EXERCISE DETAILS
Leaving the pictures aside, repeat the entries exactly.

BEGIN

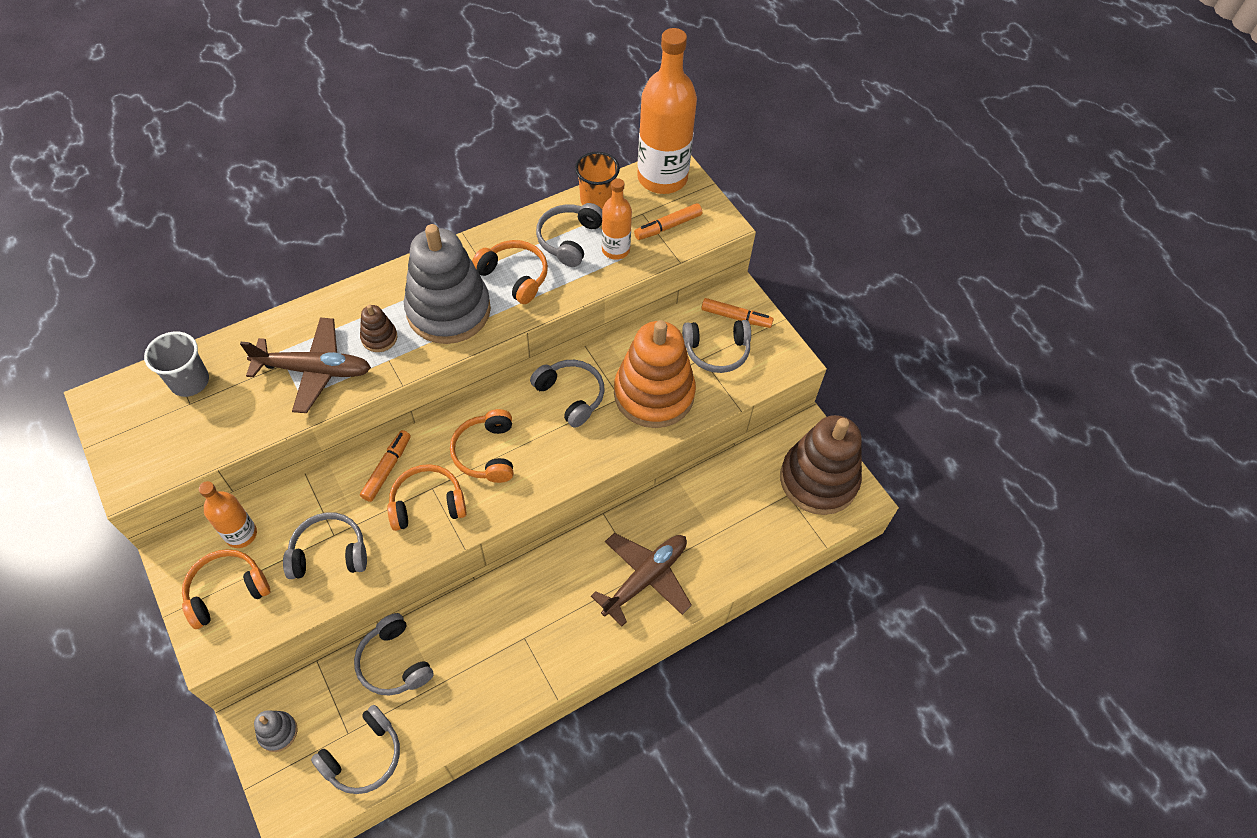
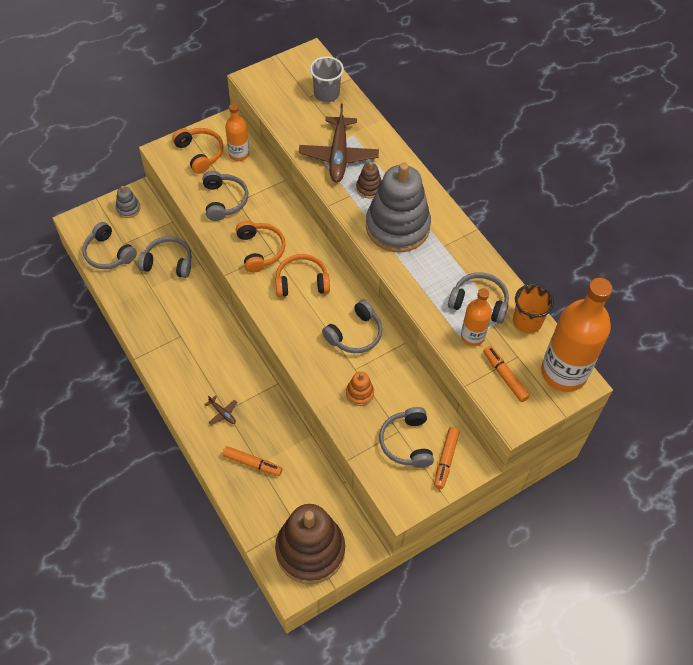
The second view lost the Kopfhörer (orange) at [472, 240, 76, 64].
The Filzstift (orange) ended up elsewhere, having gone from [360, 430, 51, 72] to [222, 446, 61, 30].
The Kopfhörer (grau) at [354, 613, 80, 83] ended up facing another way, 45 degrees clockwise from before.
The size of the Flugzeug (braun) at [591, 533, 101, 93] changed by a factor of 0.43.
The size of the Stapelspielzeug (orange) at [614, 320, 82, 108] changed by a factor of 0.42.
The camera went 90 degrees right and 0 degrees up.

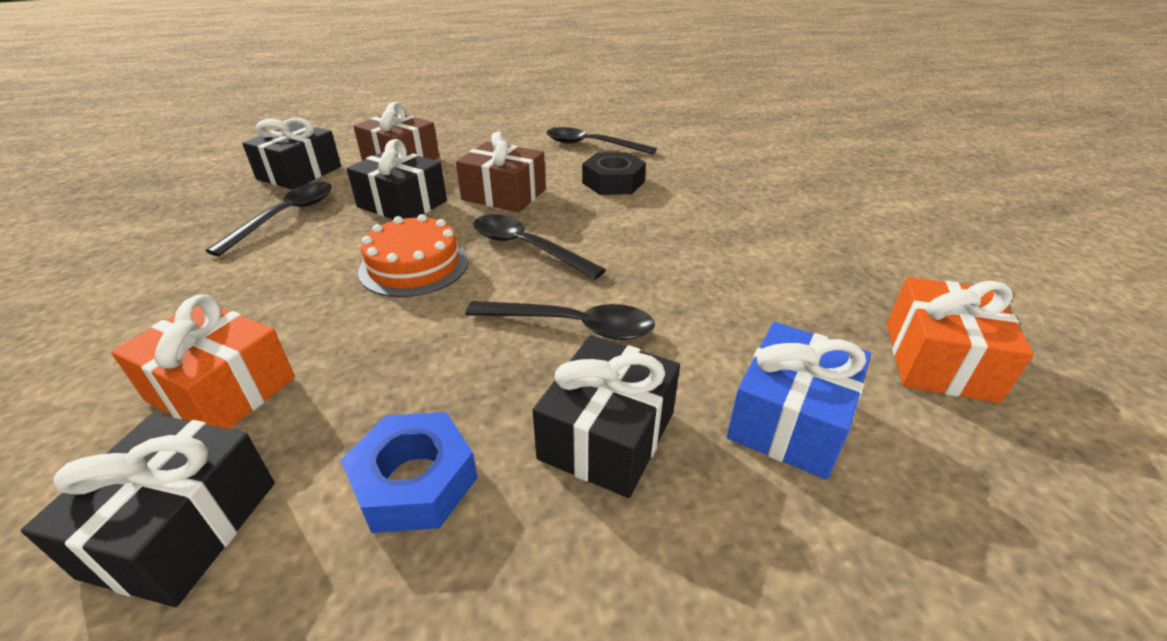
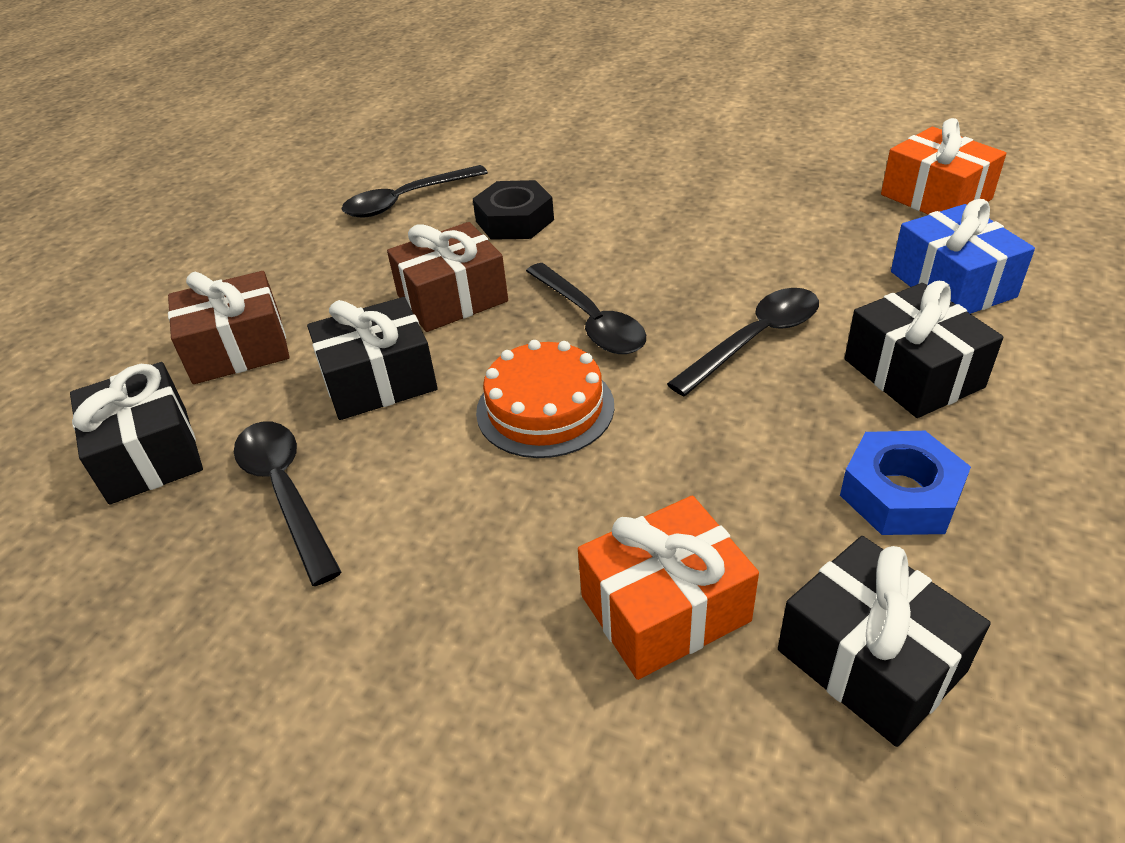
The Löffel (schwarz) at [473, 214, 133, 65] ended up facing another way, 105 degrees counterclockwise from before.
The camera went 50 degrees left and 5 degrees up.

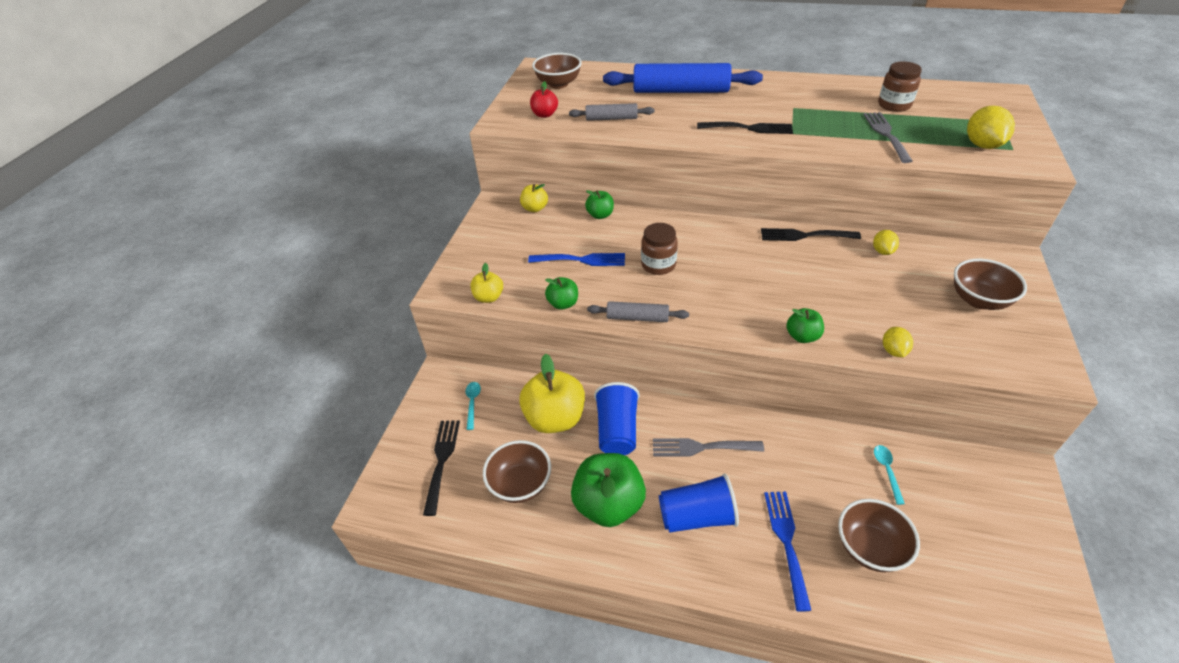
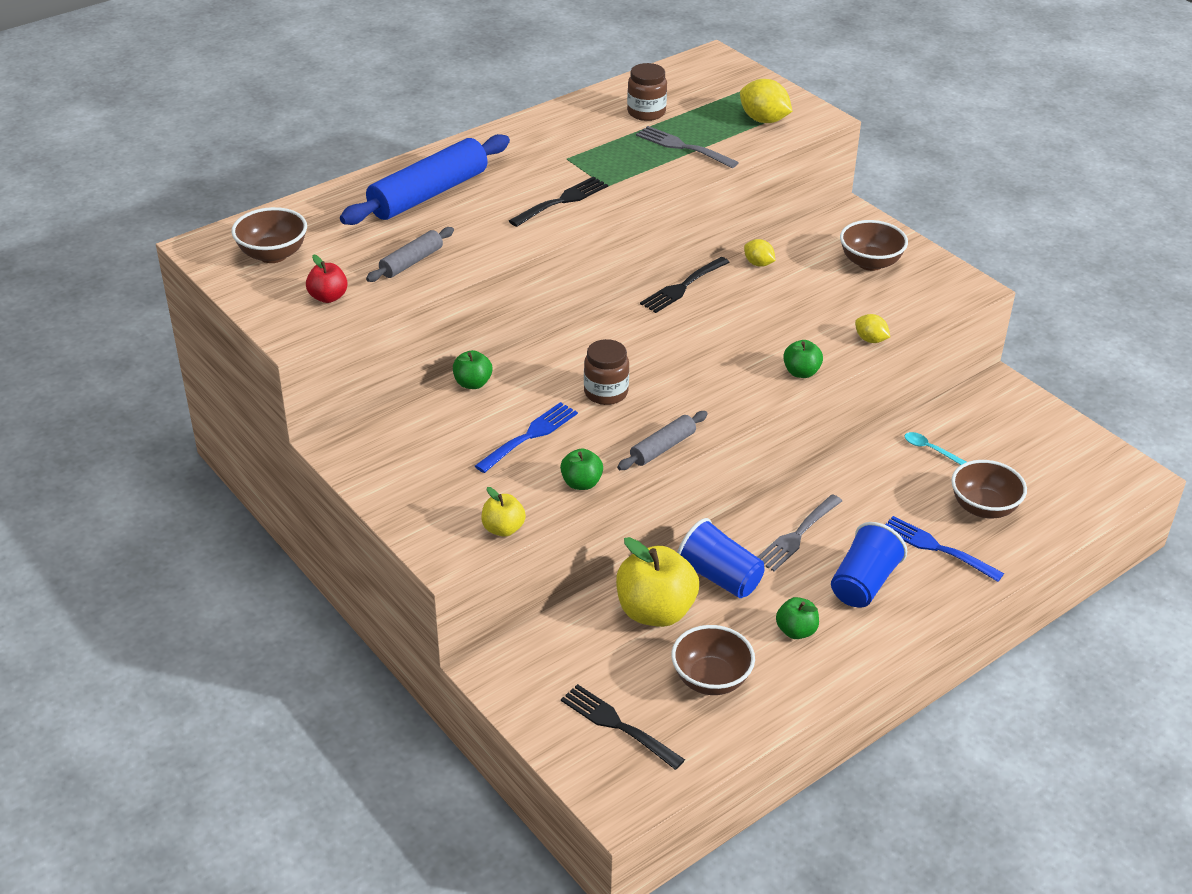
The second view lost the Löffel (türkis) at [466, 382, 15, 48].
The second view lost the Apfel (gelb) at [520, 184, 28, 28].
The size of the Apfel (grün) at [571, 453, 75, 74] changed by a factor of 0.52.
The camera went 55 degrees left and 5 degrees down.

END

SOLVED EXERCISE
The second view lost the Kopfhörer (orange) at [472, 240, 76, 64].
The Filzstift (orange) ended up elsewhere, having gone from [360, 430, 51, 72] to [222, 446, 61, 30].
The Kopfhörer (grau) at [354, 613, 80, 83] ended up facing another way, 45 degrees clockwise from before.
The size of the Flugzeug (braun) at [591, 533, 101, 93] changed by a factor of 0.43.
The size of the Stapelspielzeug (orange) at [614, 320, 82, 108] changed by a factor of 0.42.
The camera went 90 degrees right and 0 degrees up.

The Löffel (schwarz) at [473, 214, 133, 65] ended up facing another way, 105 degrees counterclockwise from before.
The camera went 50 degrees left and 5 degrees up.

The second view lost the Löffel (türkis) at [466, 382, 15, 48].
The second view lost the Apfel (gelb) at [520, 184, 28, 28].
The size of the Apfel (grün) at [571, 453, 75, 74] changed by a factor of 0.52.
The camera went 55 degrees left and 5 degrees down.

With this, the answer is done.